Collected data
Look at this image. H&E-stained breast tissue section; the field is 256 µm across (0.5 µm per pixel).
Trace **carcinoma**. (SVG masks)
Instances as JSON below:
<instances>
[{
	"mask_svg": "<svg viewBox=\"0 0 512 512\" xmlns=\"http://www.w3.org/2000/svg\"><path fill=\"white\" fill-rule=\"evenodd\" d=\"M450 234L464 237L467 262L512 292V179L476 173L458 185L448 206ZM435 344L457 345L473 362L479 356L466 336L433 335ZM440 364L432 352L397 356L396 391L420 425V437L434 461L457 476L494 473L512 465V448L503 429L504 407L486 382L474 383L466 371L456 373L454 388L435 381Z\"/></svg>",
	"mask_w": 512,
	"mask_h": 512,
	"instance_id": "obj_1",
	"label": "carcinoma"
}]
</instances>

• **Aim**
Would you write down every record again, exactly?

• **Result**
Look at this image. H&E-stained breast tissue section; the field is 256 µm across (0.5 µm per pixel).
Trace **carcinoma**. (SVG masks)
Instances as JSON below:
<instances>
[{
	"mask_svg": "<svg viewBox=\"0 0 512 512\" xmlns=\"http://www.w3.org/2000/svg\"><path fill=\"white\" fill-rule=\"evenodd\" d=\"M450 234L464 237L467 262L512 292V179L476 173L458 185L448 206ZM435 344L457 345L473 362L479 356L466 336L433 335ZM440 364L432 352L397 356L396 391L420 425V437L434 461L457 476L494 473L512 465V448L503 429L504 407L486 382L474 383L466 371L456 373L454 388L435 381Z\"/></svg>",
	"mask_w": 512,
	"mask_h": 512,
	"instance_id": "obj_1",
	"label": "carcinoma"
}]
</instances>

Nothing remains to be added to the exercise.